§ Requirement: All lines from the one holding "TP1: none -> test point (SCK)" through the last line of the entries below must be transcribed exactly, and no others. Pictures do not go in.

§ Supplied data:
--------------------------------------------------

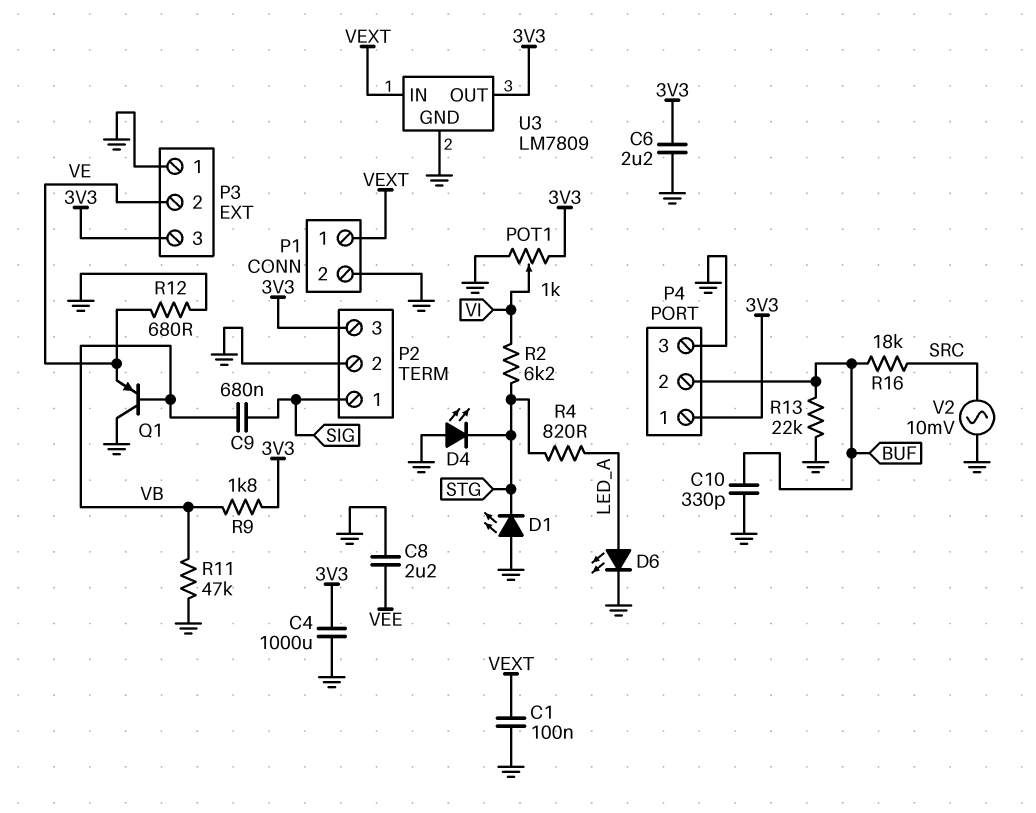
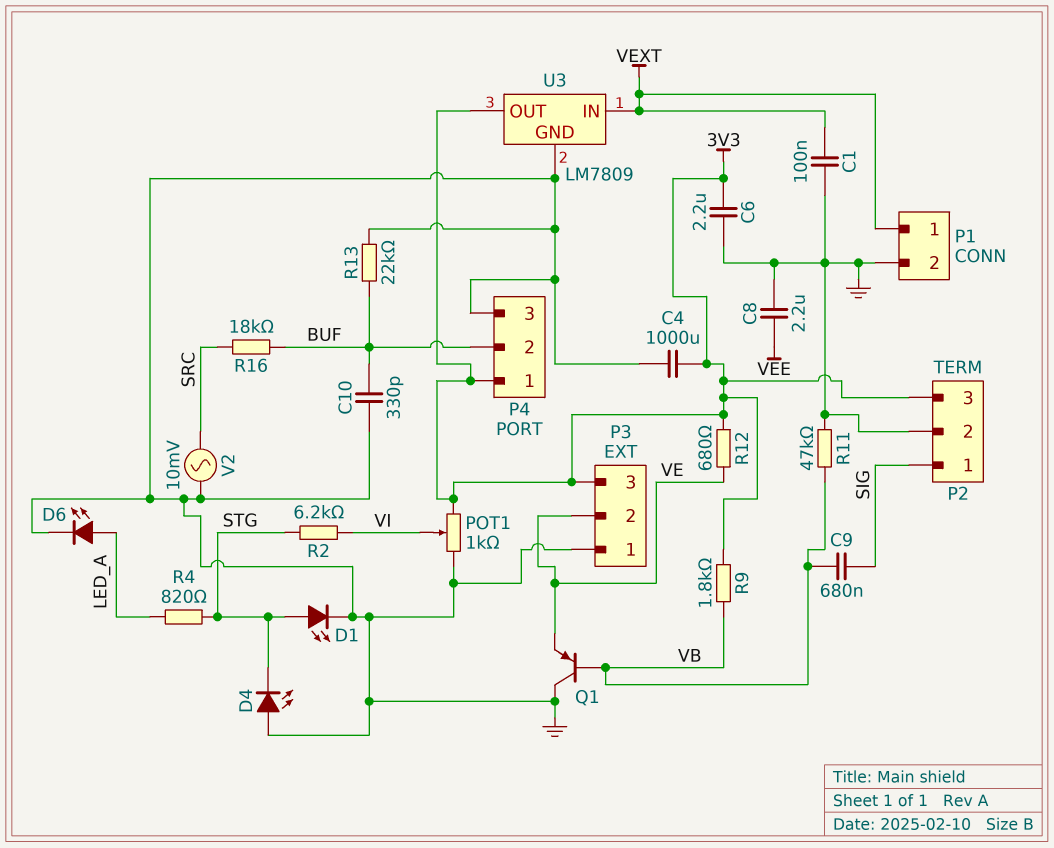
D1: LED (A GND, K STG) -> LED (A STG, K GND)
R12: 680 (GND, VE) -> 680 (3V3, VE)

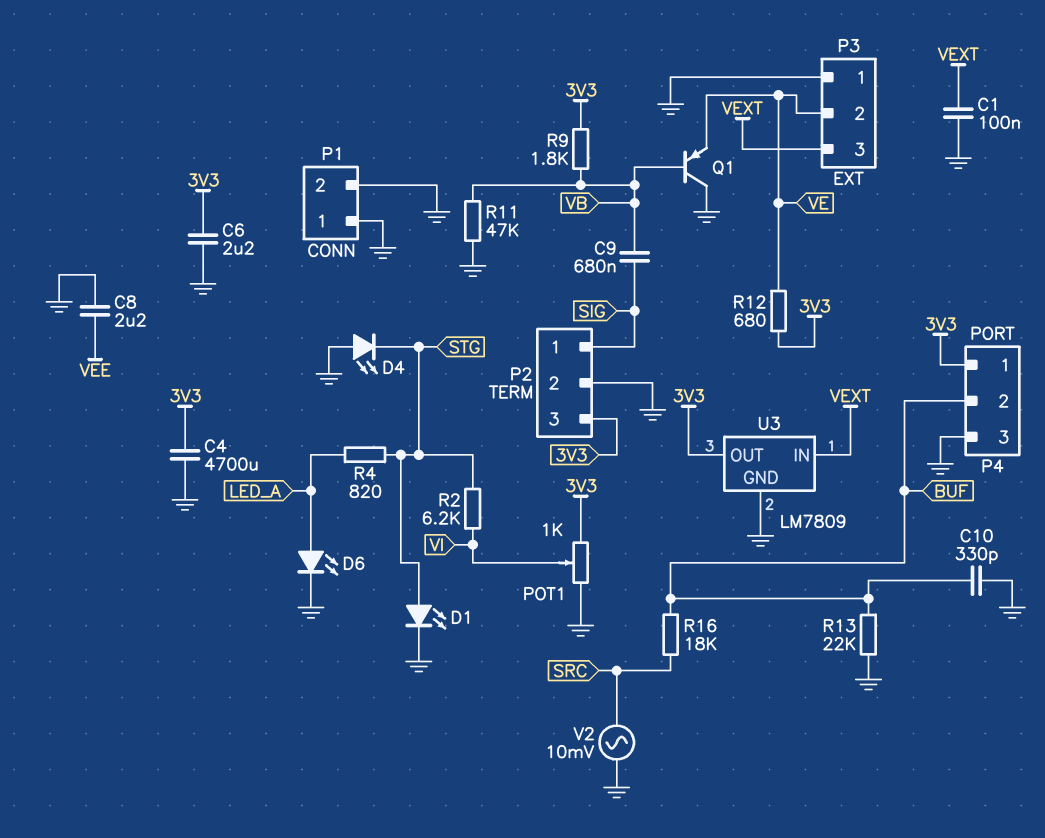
C4: 1000uF (3V3, GND) -> 4700uF (3V3, GND)
P1 pin 1: VEXT -> GND
P3 pin 3: 3V3 -> VEXT

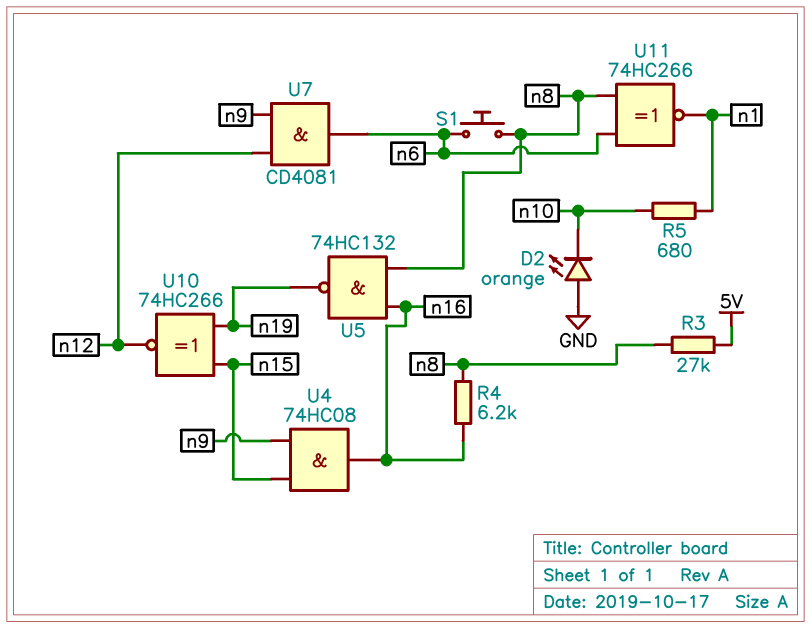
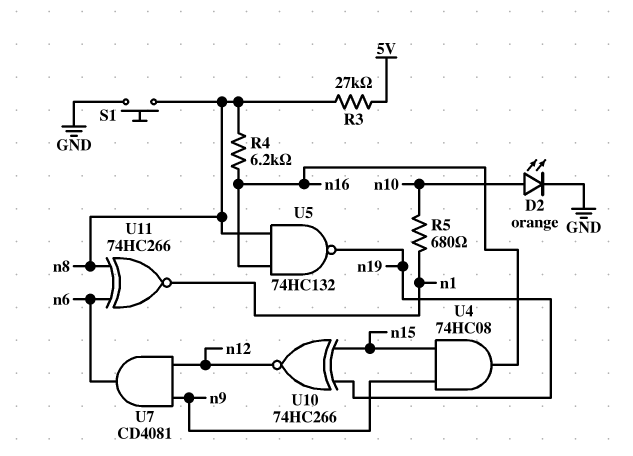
D2: LED orange (A GND, K n10) -> LED orange (A n10, K GND)
S1: button (n6, n8) -> button (GND, n8)

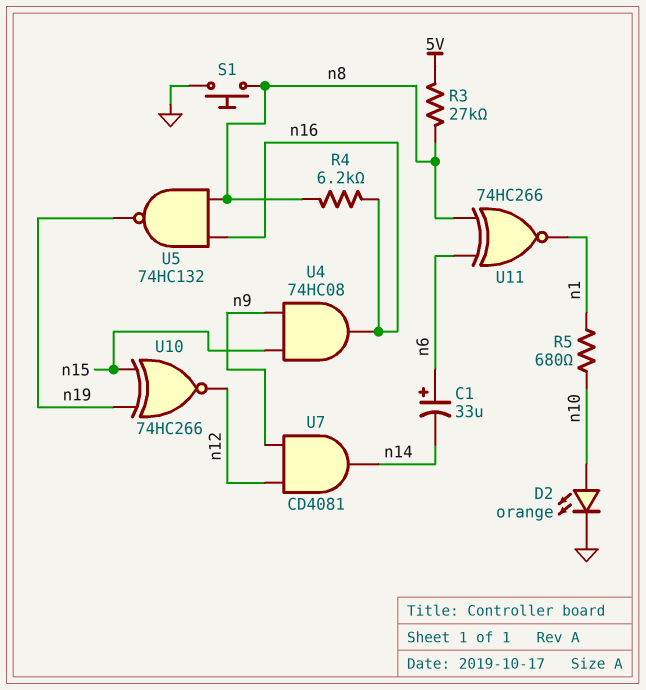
C1: none -> 33uF (plus n6, minus n14)
U7: AND CD4081 (in n9, in n12, out n6) -> AND CD4081 (in n9, in n12, out n14)

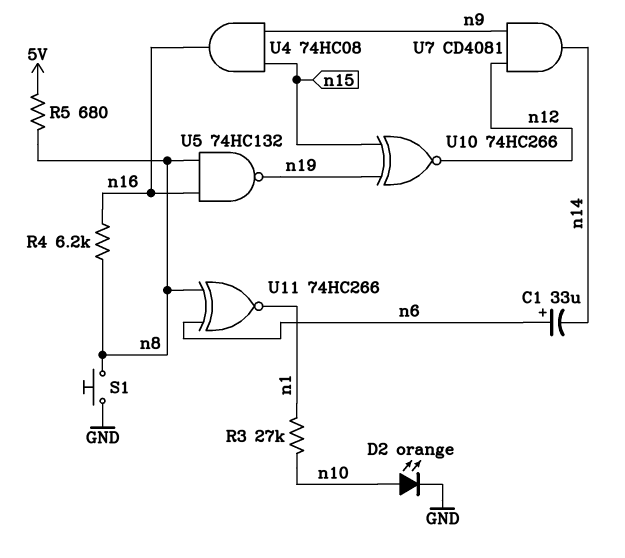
R3: 27k (5V, n8) -> 27k (n1, n10)
R5: 680 (n1, n10) -> 680 (5V, n8)

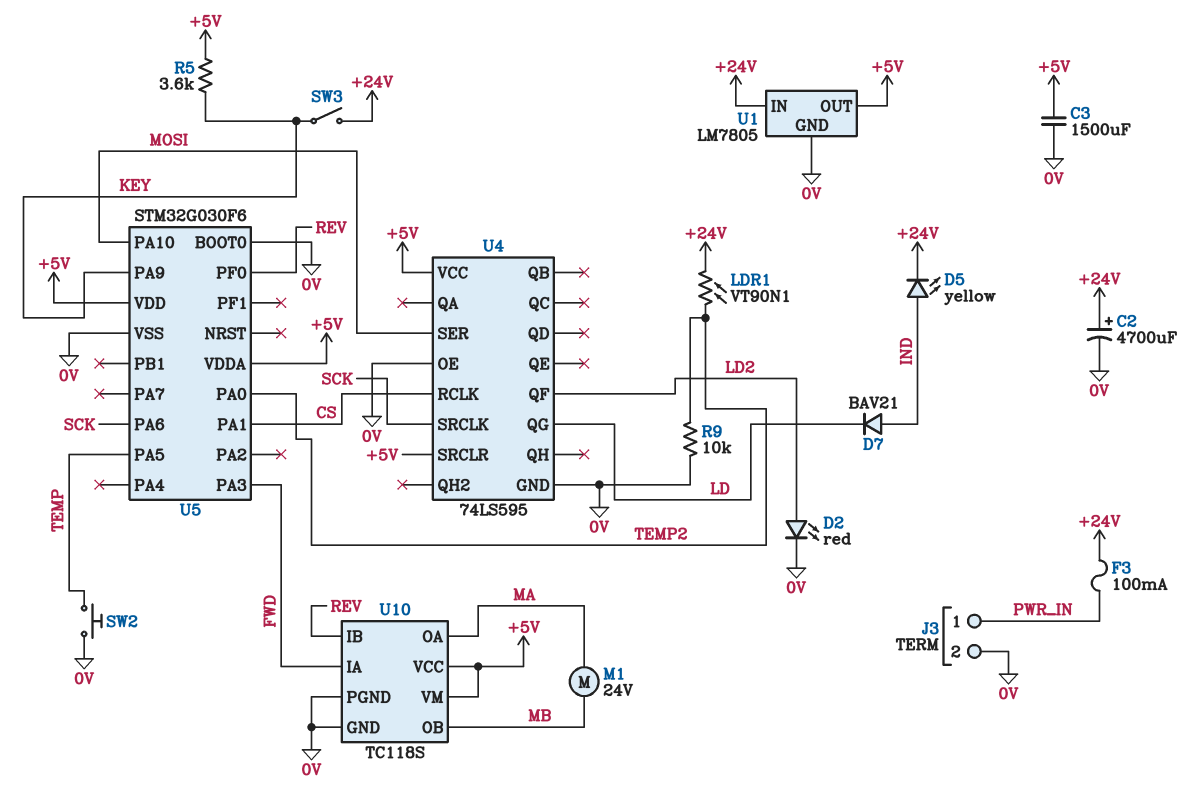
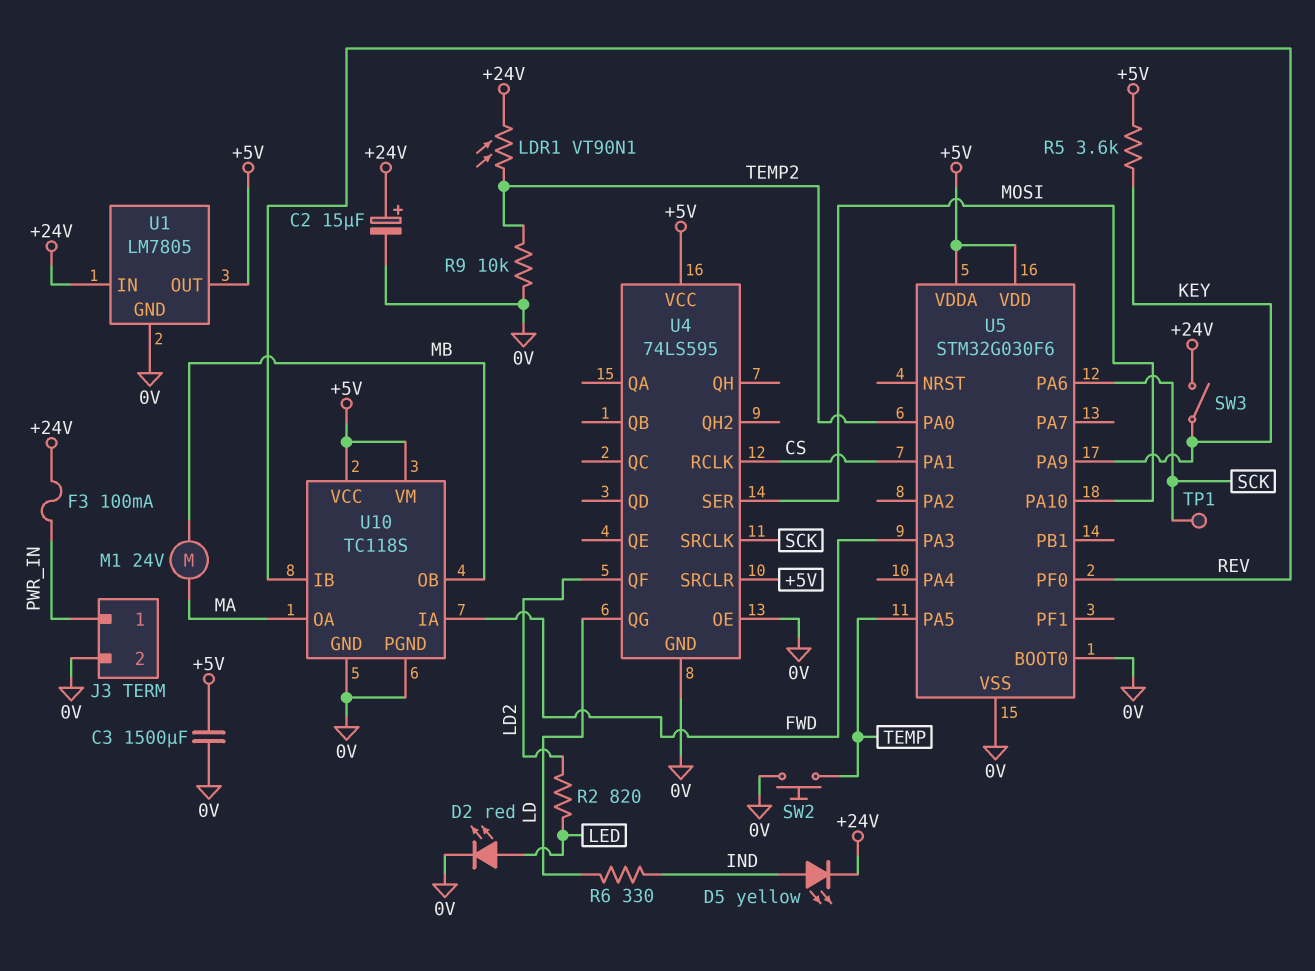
C2: 4700uF (plus +24V, minus 0V) -> 15uF (plus +24V, minus 0V)
D2: LED red (A LD2, K 0V) -> LED red (A LED, K 0V)
D7: diode BAV21 (A IND, K LD) -> none
R2: none -> 820 (LD2, LED)
R6: none -> 330 (IND, LD)
TP1: none -> test point (SCK)

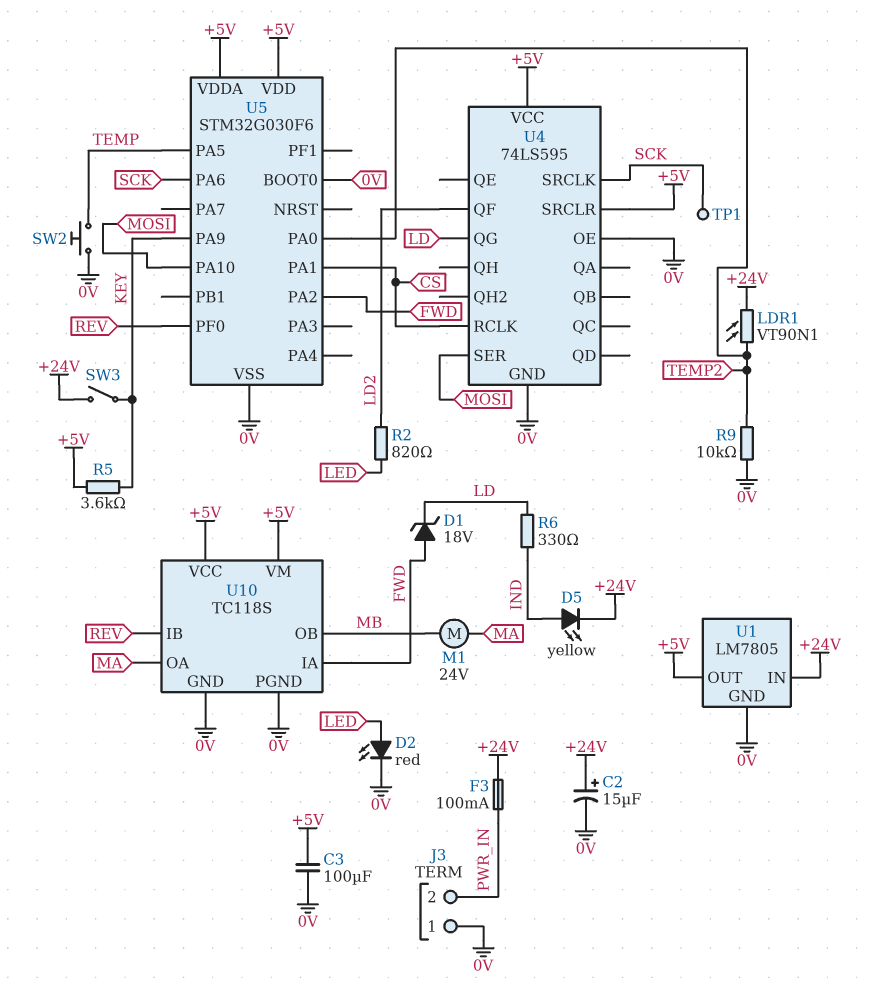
C3: 1500uF (+5V, 0V) -> 100uF (+5V, 0V)
D1: none -> zener 18V (A FWD, K LD)
J3 pin 1: PWR_IN -> 0V
J3 pin 2: 0V -> PWR_IN
U5 pin PA2: none -> FWD
U5 pin PA3: FWD -> none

--------------------------------------------------

§ Response to this exercise:
TP1: none -> test point (SCK)

C3: 1500uF (+5V, 0V) -> 100uF (+5V, 0V)
D1: none -> zener 18V (A FWD, K LD)
J3 pin 1: PWR_IN -> 0V
J3 pin 2: 0V -> PWR_IN
U5 pin PA2: none -> FWD
U5 pin PA3: FWD -> none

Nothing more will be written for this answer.